## Task description
What you return must match the records exactly, with every line included.

================

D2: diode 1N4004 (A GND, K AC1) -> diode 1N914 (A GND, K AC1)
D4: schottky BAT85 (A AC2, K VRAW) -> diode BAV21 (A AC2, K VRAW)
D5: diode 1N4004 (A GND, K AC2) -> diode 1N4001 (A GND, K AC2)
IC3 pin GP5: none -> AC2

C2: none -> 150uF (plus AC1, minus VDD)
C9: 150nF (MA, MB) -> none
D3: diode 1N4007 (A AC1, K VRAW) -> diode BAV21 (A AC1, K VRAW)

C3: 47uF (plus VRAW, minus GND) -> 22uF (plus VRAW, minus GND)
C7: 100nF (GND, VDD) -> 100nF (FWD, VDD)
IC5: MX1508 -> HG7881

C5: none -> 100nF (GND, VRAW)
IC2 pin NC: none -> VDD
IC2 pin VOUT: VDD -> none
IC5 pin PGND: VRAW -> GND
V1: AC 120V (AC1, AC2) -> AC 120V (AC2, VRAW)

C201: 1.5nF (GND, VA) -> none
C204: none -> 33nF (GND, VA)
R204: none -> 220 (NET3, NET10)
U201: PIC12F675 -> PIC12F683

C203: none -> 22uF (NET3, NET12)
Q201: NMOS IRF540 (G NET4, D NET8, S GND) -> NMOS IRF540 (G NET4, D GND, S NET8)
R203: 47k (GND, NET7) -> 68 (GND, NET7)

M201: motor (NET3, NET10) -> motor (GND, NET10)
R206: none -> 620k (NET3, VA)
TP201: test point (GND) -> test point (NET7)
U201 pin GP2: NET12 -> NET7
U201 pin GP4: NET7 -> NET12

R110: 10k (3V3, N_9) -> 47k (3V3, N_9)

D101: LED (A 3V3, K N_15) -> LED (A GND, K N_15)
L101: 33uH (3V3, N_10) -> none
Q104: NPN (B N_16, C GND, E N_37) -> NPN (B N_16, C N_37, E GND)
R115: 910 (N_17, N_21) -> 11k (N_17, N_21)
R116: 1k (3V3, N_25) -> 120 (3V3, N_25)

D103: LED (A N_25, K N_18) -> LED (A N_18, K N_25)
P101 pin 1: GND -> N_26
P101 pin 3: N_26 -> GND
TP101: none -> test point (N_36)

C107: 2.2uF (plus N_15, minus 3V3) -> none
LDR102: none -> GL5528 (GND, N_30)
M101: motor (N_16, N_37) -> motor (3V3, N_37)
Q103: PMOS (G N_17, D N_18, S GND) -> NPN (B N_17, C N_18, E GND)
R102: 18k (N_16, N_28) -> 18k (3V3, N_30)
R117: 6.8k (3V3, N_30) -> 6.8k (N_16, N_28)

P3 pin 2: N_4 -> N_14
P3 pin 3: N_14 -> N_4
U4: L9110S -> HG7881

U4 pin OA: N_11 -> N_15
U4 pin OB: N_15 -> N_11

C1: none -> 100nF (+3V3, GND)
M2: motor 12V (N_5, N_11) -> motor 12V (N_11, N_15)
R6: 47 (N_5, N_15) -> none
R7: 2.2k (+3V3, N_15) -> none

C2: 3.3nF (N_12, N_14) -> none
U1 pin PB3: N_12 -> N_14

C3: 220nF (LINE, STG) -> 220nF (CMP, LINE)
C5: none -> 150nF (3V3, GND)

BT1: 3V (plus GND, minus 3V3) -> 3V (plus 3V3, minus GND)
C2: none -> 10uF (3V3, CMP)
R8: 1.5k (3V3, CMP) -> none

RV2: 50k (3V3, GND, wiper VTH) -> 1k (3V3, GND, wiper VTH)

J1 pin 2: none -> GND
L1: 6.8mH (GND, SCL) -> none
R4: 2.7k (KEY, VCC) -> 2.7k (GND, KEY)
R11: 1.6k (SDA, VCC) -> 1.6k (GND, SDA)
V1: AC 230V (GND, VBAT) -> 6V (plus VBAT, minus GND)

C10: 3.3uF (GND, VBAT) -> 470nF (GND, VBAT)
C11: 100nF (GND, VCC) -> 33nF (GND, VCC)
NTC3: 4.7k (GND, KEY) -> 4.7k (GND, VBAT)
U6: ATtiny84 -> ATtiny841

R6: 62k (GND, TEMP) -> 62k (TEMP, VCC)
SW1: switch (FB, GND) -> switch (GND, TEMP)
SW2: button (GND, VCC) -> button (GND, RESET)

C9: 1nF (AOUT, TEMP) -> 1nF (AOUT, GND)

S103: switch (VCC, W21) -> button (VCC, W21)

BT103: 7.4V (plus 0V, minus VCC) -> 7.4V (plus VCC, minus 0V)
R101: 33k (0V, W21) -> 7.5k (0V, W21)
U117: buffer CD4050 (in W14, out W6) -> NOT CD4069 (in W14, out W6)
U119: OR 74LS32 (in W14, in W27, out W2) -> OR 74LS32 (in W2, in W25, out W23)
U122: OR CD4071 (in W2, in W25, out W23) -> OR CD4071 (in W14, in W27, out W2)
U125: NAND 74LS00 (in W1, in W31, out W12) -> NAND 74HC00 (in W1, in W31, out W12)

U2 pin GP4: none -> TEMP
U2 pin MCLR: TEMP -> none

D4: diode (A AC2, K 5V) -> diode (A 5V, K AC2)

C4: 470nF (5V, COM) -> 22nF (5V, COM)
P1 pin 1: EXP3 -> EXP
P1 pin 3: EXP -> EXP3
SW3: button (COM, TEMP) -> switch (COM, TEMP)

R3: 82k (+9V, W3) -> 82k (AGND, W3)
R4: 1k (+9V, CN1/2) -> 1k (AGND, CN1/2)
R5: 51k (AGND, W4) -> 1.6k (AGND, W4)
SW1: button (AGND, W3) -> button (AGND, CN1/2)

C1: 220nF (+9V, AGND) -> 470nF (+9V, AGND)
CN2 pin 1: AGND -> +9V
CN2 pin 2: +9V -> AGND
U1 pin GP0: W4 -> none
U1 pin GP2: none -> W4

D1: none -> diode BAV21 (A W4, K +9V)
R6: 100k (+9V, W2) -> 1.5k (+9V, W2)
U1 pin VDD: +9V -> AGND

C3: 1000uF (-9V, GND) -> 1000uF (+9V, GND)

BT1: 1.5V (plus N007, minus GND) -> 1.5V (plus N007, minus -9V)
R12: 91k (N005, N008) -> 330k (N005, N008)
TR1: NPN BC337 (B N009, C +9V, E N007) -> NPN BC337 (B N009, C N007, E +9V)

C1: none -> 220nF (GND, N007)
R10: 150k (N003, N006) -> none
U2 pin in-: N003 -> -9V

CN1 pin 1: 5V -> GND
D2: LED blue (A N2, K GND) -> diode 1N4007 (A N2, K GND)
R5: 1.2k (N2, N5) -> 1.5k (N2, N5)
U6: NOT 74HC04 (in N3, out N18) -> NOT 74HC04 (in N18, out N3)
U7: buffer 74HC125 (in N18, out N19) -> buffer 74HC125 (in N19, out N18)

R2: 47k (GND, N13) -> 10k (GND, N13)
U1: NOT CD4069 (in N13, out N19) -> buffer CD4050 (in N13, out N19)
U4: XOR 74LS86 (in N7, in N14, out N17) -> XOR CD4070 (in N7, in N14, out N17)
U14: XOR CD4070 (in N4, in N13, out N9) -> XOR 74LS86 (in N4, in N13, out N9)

================

## Answer for this exercise
D2: diode 1N4004 (A GND, K AC1) -> diode 1N914 (A GND, K AC1)
D4: schottky BAT85 (A AC2, K VRAW) -> diode BAV21 (A AC2, K VRAW)
D5: diode 1N4004 (A GND, K AC2) -> diode 1N4001 (A GND, K AC2)
IC3 pin GP5: none -> AC2

C2: none -> 150uF (plus AC1, minus VDD)
C9: 150nF (MA, MB) -> none
D3: diode 1N4007 (A AC1, K VRAW) -> diode BAV21 (A AC1, K VRAW)

C3: 47uF (plus VRAW, minus GND) -> 22uF (plus VRAW, minus GND)
C7: 100nF (GND, VDD) -> 100nF (FWD, VDD)
IC5: MX1508 -> HG7881

C5: none -> 100nF (GND, VRAW)
IC2 pin NC: none -> VDD
IC2 pin VOUT: VDD -> none
IC5 pin PGND: VRAW -> GND
V1: AC 120V (AC1, AC2) -> AC 120V (AC2, VRAW)

C201: 1.5nF (GND, VA) -> none
C204: none -> 33nF (GND, VA)
R204: none -> 220 (NET3, NET10)
U201: PIC12F675 -> PIC12F683

C203: none -> 22uF (NET3, NET12)
Q201: NMOS IRF540 (G NET4, D NET8, S GND) -> NMOS IRF540 (G NET4, D GND, S NET8)
R203: 47k (GND, NET7) -> 68 (GND, NET7)

M201: motor (NET3, NET10) -> motor (GND, NET10)
R206: none -> 620k (NET3, VA)
TP201: test point (GND) -> test point (NET7)
U201 pin GP2: NET12 -> NET7
U201 pin GP4: NET7 -> NET12

R110: 10k (3V3, N_9) -> 47k (3V3, N_9)

D101: LED (A 3V3, K N_15) -> LED (A GND, K N_15)
L101: 33uH (3V3, N_10) -> none
Q104: NPN (B N_16, C GND, E N_37) -> NPN (B N_16, C N_37, E GND)
R115: 910 (N_17, N_21) -> 11k (N_17, N_21)
R116: 1k (3V3, N_25) -> 120 (3V3, N_25)

D103: LED (A N_25, K N_18) -> LED (A N_18, K N_25)
P101 pin 1: GND -> N_26
P101 pin 3: N_26 -> GND
TP101: none -> test point (N_36)

C107: 2.2uF (plus N_15, minus 3V3) -> none
LDR102: none -> GL5528 (GND, N_30)
M101: motor (N_16, N_37) -> motor (3V3, N_37)
Q103: PMOS (G N_17, D N_18, S GND) -> NPN (B N_17, C N_18, E GND)
R102: 18k (N_16, N_28) -> 18k (3V3, N_30)
R117: 6.8k (3V3, N_30) -> 6.8k (N_16, N_28)

P3 pin 2: N_4 -> N_14
P3 pin 3: N_14 -> N_4
U4: L9110S -> HG7881

U4 pin OA: N_11 -> N_15
U4 pin OB: N_15 -> N_11

C1: none -> 100nF (+3V3, GND)
M2: motor 12V (N_5, N_11) -> motor 12V (N_11, N_15)
R6: 47 (N_5, N_15) -> none
R7: 2.2k (+3V3, N_15) -> none

C2: 3.3nF (N_12, N_14) -> none
U1 pin PB3: N_12 -> N_14

C3: 220nF (LINE, STG) -> 220nF (CMP, LINE)
C5: none -> 150nF (3V3, GND)

BT1: 3V (plus GND, minus 3V3) -> 3V (plus 3V3, minus GND)
C2: none -> 10uF (3V3, CMP)
R8: 1.5k (3V3, CMP) -> none

RV2: 50k (3V3, GND, wiper VTH) -> 1k (3V3, GND, wiper VTH)

J1 pin 2: none -> GND
L1: 6.8mH (GND, SCL) -> none
R4: 2.7k (KEY, VCC) -> 2.7k (GND, KEY)
R11: 1.6k (SDA, VCC) -> 1.6k (GND, SDA)
V1: AC 230V (GND, VBAT) -> 6V (plus VBAT, minus GND)

C10: 3.3uF (GND, VBAT) -> 470nF (GND, VBAT)
C11: 100nF (GND, VCC) -> 33nF (GND, VCC)
NTC3: 4.7k (GND, KEY) -> 4.7k (GND, VBAT)
U6: ATtiny84 -> ATtiny841

R6: 62k (GND, TEMP) -> 62k (TEMP, VCC)
SW1: switch (FB, GND) -> switch (GND, TEMP)
SW2: button (GND, VCC) -> button (GND, RESET)

C9: 1nF (AOUT, TEMP) -> 1nF (AOUT, GND)

S103: switch (VCC, W21) -> button (VCC, W21)

BT103: 7.4V (plus 0V, minus VCC) -> 7.4V (plus VCC, minus 0V)
R101: 33k (0V, W21) -> 7.5k (0V, W21)
U117: buffer CD4050 (in W14, out W6) -> NOT CD4069 (in W14, out W6)
U119: OR 74LS32 (in W14, in W27, out W2) -> OR 74LS32 (in W2, in W25, out W23)
U122: OR CD4071 (in W2, in W25, out W23) -> OR CD4071 (in W14, in W27, out W2)
U125: NAND 74LS00 (in W1, in W31, out W12) -> NAND 74HC00 (in W1, in W31, out W12)

U2 pin GP4: none -> TEMP
U2 pin MCLR: TEMP -> none

D4: diode (A AC2, K 5V) -> diode (A 5V, K AC2)

C4: 470nF (5V, COM) -> 22nF (5V, COM)
P1 pin 1: EXP3 -> EXP
P1 pin 3: EXP -> EXP3
SW3: button (COM, TEMP) -> switch (COM, TEMP)

R3: 82k (+9V, W3) -> 82k (AGND, W3)
R4: 1k (+9V, CN1/2) -> 1k (AGND, CN1/2)
R5: 51k (AGND, W4) -> 1.6k (AGND, W4)
SW1: button (AGND, W3) -> button (AGND, CN1/2)

C1: 220nF (+9V, AGND) -> 470nF (+9V, AGND)
CN2 pin 1: AGND -> +9V
CN2 pin 2: +9V -> AGND
U1 pin GP0: W4 -> none
U1 pin GP2: none -> W4

D1: none -> diode BAV21 (A W4, K +9V)
R6: 100k (+9V, W2) -> 1.5k (+9V, W2)
U1 pin VDD: +9V -> AGND

C3: 1000uF (-9V, GND) -> 1000uF (+9V, GND)

BT1: 1.5V (plus N007, minus GND) -> 1.5V (plus N007, minus -9V)
R12: 91k (N005, N008) -> 330k (N005, N008)
TR1: NPN BC337 (B N009, C +9V, E N007) -> NPN BC337 (B N009, C N007, E +9V)

C1: none -> 220nF (GND, N007)
R10: 150k (N003, N006) -> none
U2 pin in-: N003 -> -9V

CN1 pin 1: 5V -> GND
D2: LED blue (A N2, K GND) -> diode 1N4007 (A N2, K GND)
R5: 1.2k (N2, N5) -> 1.5k (N2, N5)
U6: NOT 74HC04 (in N3, out N18) -> NOT 74HC04 (in N18, out N3)
U7: buffer 74HC125 (in N18, out N19) -> buffer 74HC125 (in N19, out N18)

R2: 47k (GND, N13) -> 10k (GND, N13)
U1: NOT CD4069 (in N13, out N19) -> buffer CD4050 (in N13, out N19)
U4: XOR 74LS86 (in N7, in N14, out N17) -> XOR CD4070 (in N7, in N14, out N17)
U14: XOR CD4070 (in N4, in N13, out N9) -> XOR 74LS86 (in N4, in N13, out N9)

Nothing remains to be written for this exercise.